--- Supplied material ---

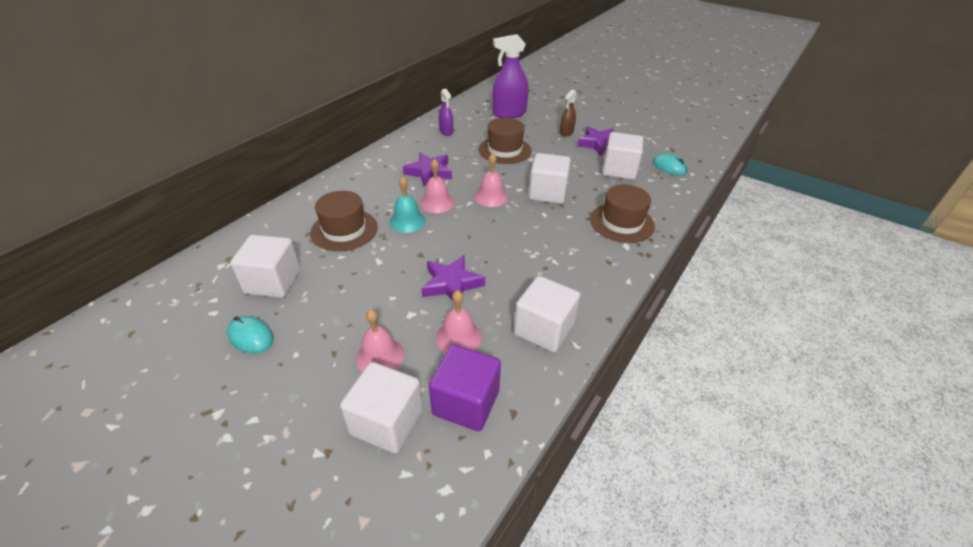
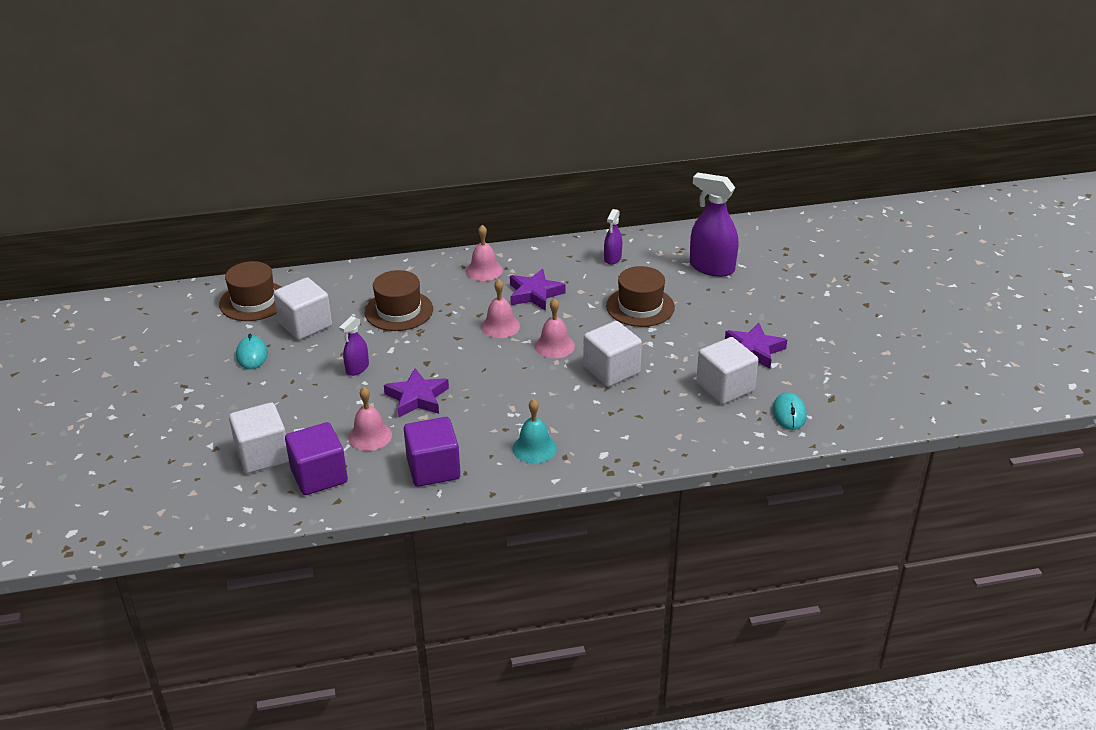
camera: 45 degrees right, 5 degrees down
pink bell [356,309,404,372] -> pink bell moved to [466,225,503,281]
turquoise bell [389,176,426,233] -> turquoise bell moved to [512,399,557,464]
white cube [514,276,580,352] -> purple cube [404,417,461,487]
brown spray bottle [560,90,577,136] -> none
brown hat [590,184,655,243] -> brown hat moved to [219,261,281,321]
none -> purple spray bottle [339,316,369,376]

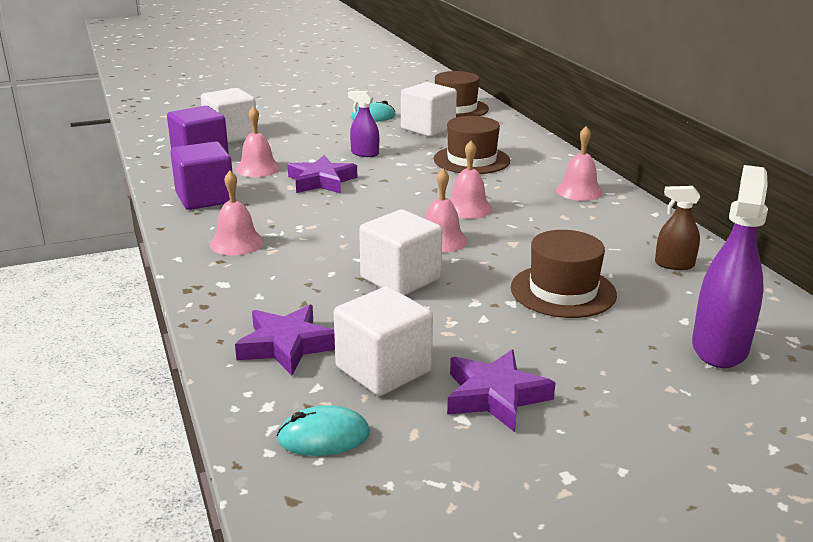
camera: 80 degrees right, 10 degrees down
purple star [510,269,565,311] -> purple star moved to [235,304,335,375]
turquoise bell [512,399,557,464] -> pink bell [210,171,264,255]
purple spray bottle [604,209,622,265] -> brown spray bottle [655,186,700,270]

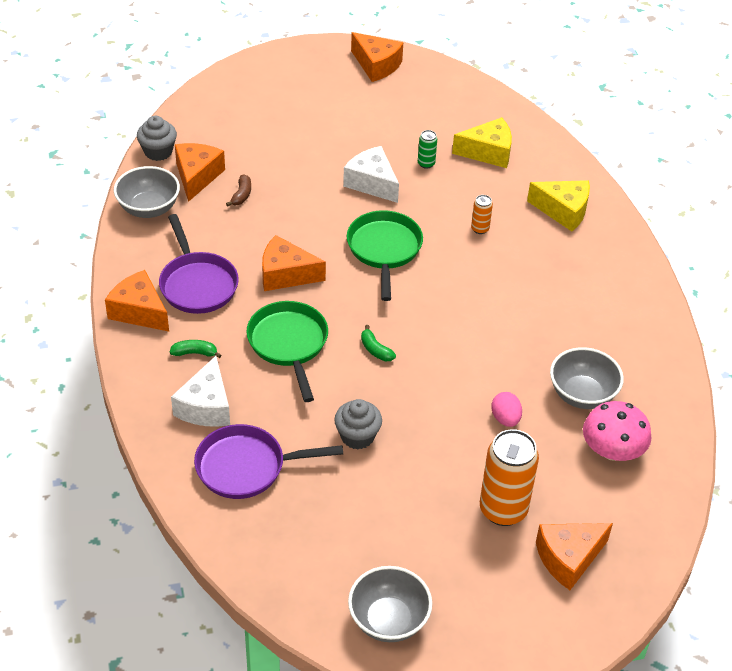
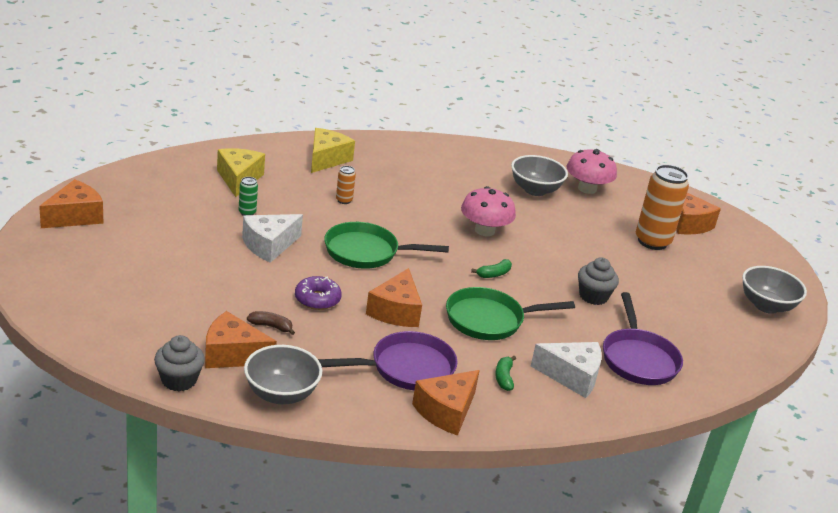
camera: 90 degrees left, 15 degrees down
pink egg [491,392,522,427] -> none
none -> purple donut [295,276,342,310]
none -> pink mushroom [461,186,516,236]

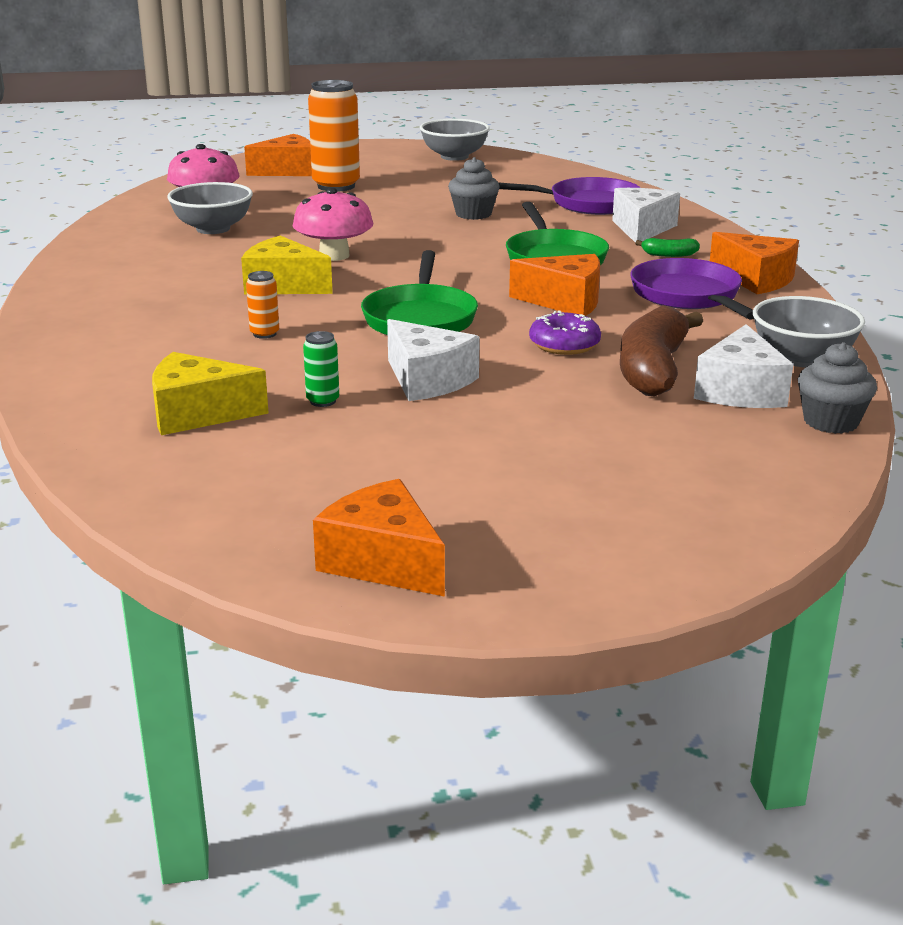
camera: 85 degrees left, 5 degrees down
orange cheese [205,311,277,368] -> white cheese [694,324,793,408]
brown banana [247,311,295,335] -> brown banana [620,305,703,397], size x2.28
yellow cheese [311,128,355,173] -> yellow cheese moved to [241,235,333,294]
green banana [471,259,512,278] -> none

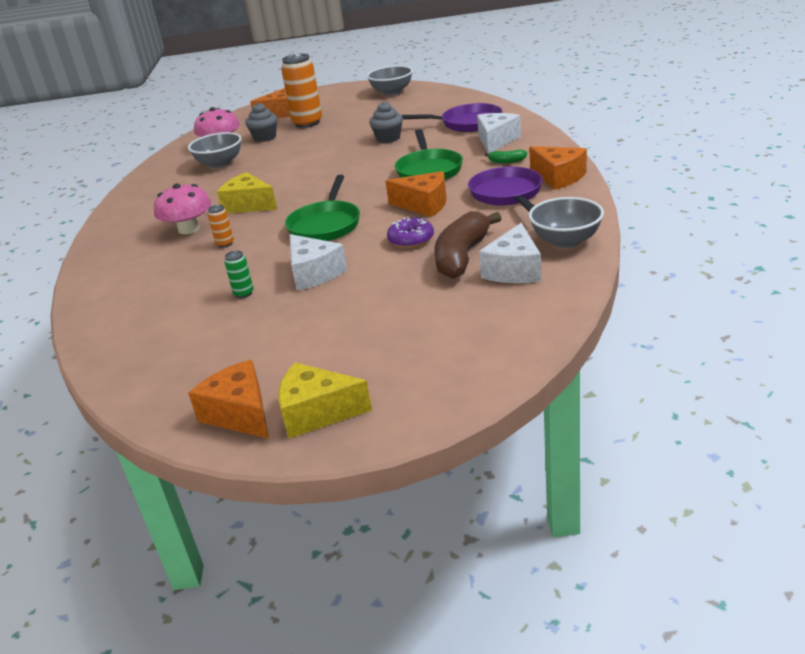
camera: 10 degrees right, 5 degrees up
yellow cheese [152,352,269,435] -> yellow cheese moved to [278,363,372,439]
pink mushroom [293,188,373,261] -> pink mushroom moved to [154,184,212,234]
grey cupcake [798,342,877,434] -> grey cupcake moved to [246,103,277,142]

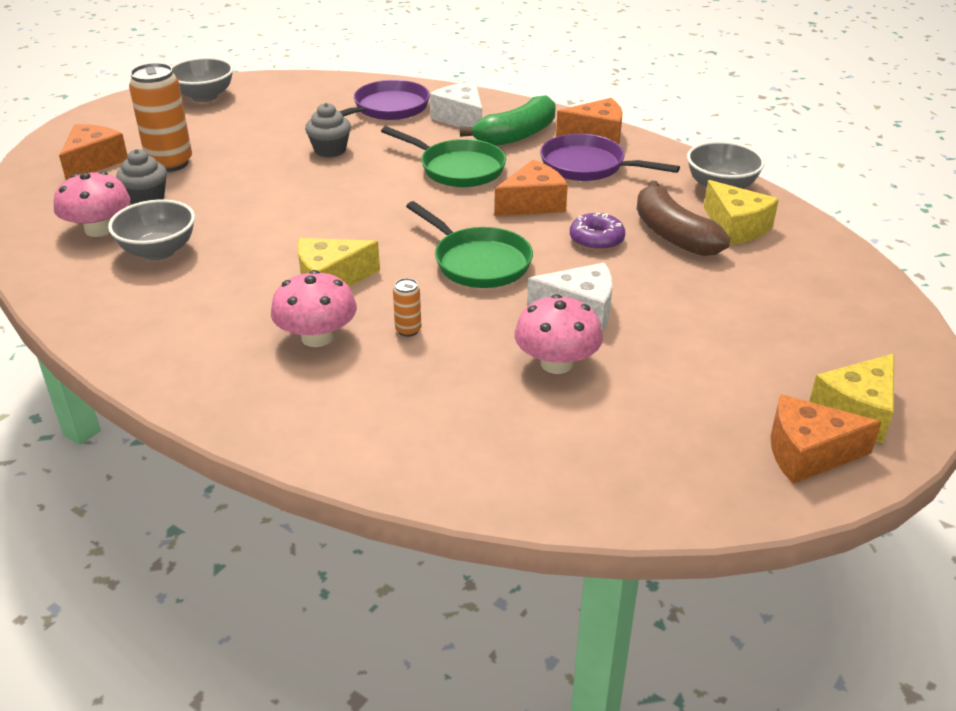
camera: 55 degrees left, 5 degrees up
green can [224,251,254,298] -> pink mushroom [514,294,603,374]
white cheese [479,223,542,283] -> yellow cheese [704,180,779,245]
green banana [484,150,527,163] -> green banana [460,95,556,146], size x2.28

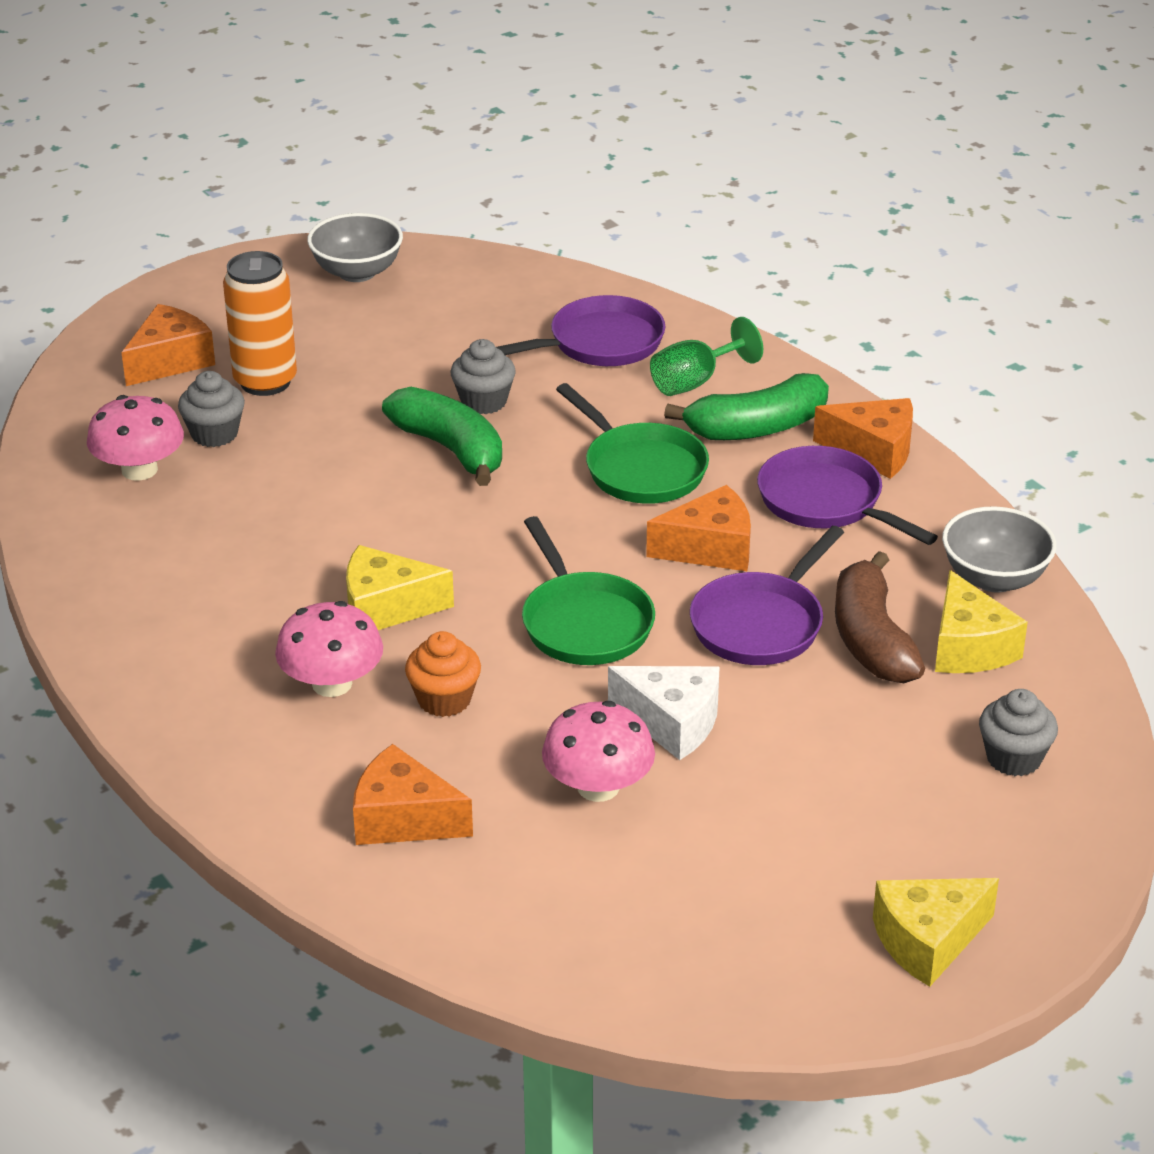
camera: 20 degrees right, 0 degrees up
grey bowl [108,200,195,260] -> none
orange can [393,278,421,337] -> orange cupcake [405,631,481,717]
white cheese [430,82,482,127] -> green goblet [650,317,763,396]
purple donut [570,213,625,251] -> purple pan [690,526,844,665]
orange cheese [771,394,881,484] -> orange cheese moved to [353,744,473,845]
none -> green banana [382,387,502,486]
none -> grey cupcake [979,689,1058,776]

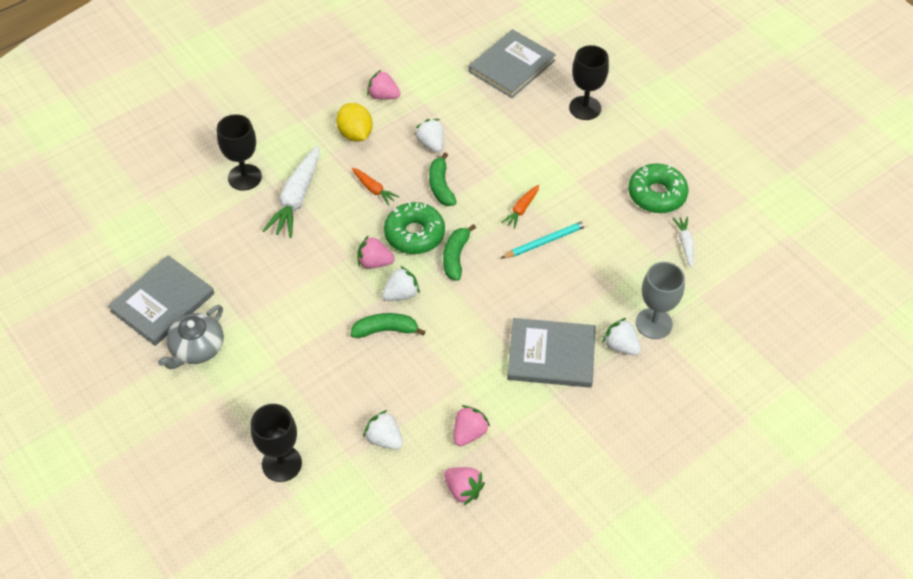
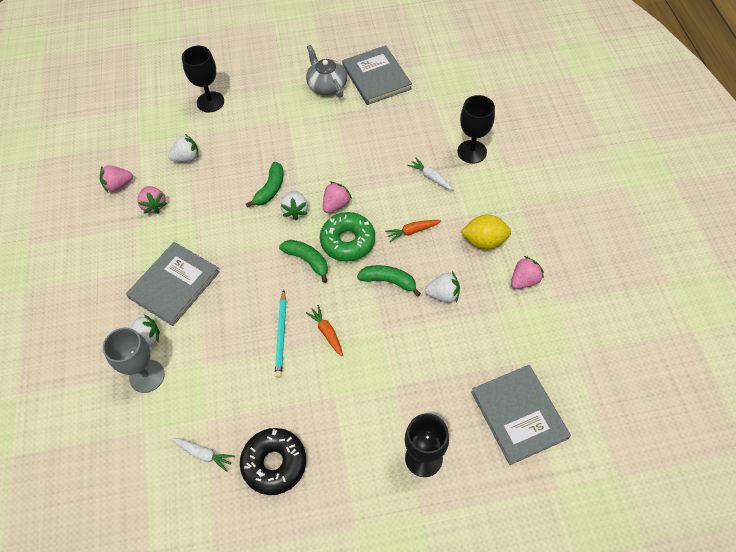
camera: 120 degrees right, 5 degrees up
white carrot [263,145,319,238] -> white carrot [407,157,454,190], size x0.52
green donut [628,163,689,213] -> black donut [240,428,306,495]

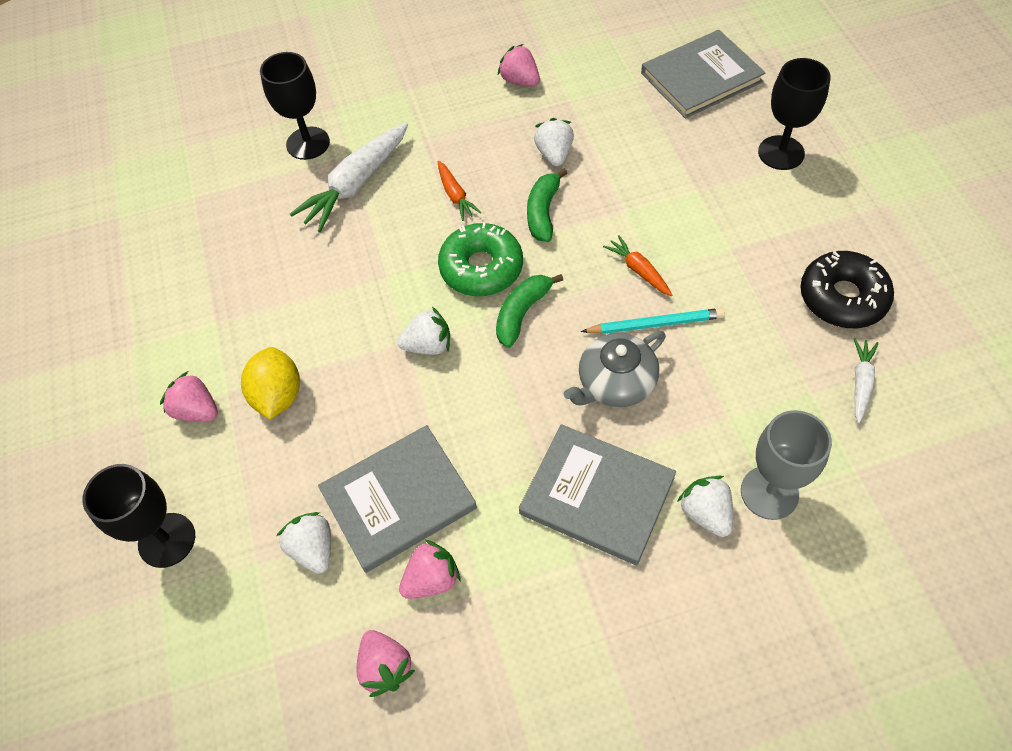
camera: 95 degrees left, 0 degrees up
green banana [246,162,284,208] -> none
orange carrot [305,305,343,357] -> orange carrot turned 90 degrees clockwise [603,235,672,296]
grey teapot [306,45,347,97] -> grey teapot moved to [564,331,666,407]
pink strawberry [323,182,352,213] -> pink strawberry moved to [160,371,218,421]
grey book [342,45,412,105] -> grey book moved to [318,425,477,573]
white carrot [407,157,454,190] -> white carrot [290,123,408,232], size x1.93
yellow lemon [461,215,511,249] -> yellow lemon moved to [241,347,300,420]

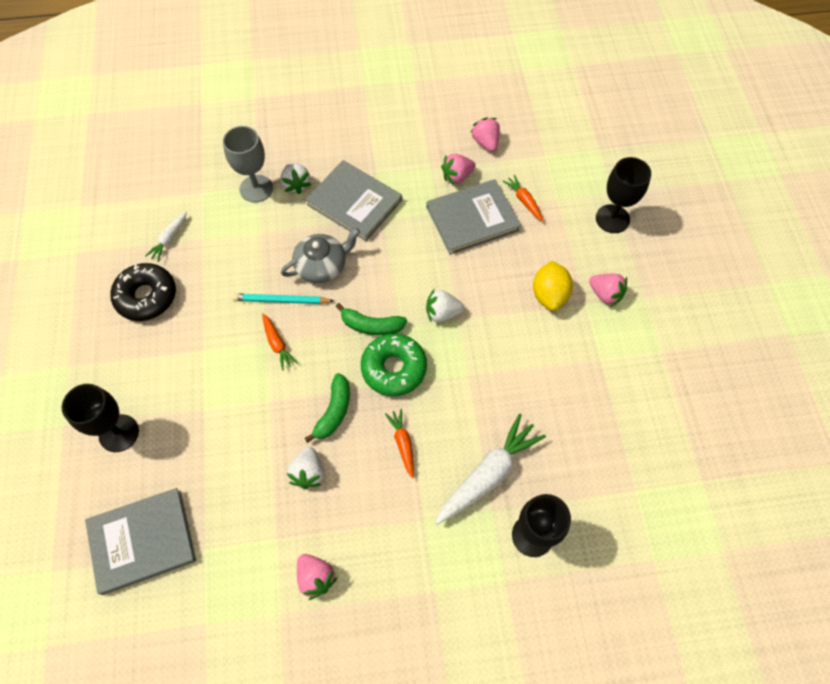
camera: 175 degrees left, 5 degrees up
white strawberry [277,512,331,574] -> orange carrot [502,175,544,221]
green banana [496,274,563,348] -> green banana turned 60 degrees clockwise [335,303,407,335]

---

▶ _Exercise instructions_
Any picture in the listing above gets left out; output the rest exactly.

▶ _Task result_
camera: 45 degrees right, 5 degrees down
pink bell [356,309,404,372] -> pink bell moved to [466,225,503,281]
turquoise bell [389,176,426,233] -> turquoise bell moved to [512,399,557,464]
white cube [514,276,580,352] -> purple cube [404,417,461,487]
brown spray bottle [560,90,577,136] -> none
brown hat [590,184,655,243] -> brown hat moved to [219,261,281,321]
none -> purple spray bottle [339,316,369,376]

camera: 80 degrees right, 10 degrees down
purple star [510,269,565,311] -> purple star moved to [235,304,335,375]
turquoise bell [512,399,557,464] -> pink bell [210,171,264,255]
purple spray bottle [604,209,622,265] -> brown spray bottle [655,186,700,270]

camera: 90 degrees left, 15 degrees down
pink egg [491,392,522,427] -> none
none -> purple donut [295,276,342,310]
none -> pink mushroom [461,186,516,236]

camera: 85 degrees left, 5 degrees down
orange cheese [205,311,277,368] -> white cheese [694,324,793,408]
brown banana [247,311,295,335] -> brown banana [620,305,703,397], size x2.28
yellow cheese [311,128,355,173] -> yellow cheese moved to [241,235,333,294]
green banana [471,259,512,278] -> none

camera: 10 degrees right, 5 degrees up
yellow cheese [152,352,269,435] -> yellow cheese moved to [278,363,372,439]
pink mushroom [293,188,373,261] -> pink mushroom moved to [154,184,212,234]
grey cupcake [798,342,877,434] -> grey cupcake moved to [246,103,277,142]

camera: 55 degrees left, 5 degrees up
green can [224,251,254,298] -> pink mushroom [514,294,603,374]
white cheese [479,223,542,283] -> yellow cheese [704,180,779,245]
green banana [484,150,527,163] -> green banana [460,95,556,146], size x2.28

camera: 20 degrees right, 0 degrees up
grey bowl [108,200,195,260] -> none
orange can [393,278,421,337] -> orange cupcake [405,631,481,717]
white cheese [430,82,482,127] -> green goblet [650,317,763,396]
purple donut [570,213,625,251] -> purple pan [690,526,844,665]
orange cheese [771,394,881,484] -> orange cheese moved to [353,744,473,845]
none -> green banana [382,387,502,486]
none -> grey cupcake [979,689,1058,776]

camera: 120 degrees right, 5 degrees up
white carrot [263,145,319,238] -> white carrot [407,157,454,190], size x0.52
green donut [628,163,689,213] -> black donut [240,428,306,495]

camera: 95 degrees left, 0 degrees up
green banana [246,162,284,208] -> none
orange carrot [305,305,343,357] -> orange carrot turned 90 degrees clockwise [603,235,672,296]
grey teapot [306,45,347,97] -> grey teapot moved to [564,331,666,407]
pink strawberry [323,182,352,213] -> pink strawberry moved to [160,371,218,421]
grey book [342,45,412,105] -> grey book moved to [318,425,477,573]
white carrot [407,157,454,190] -> white carrot [290,123,408,232], size x1.93
yellow lemon [461,215,511,249] -> yellow lemon moved to [241,347,300,420]

camera: 175 degrees left, 5 degrees up
white strawberry [277,512,331,574] -> orange carrot [502,175,544,221]
green banana [496,274,563,348] -> green banana turned 60 degrees clockwise [335,303,407,335]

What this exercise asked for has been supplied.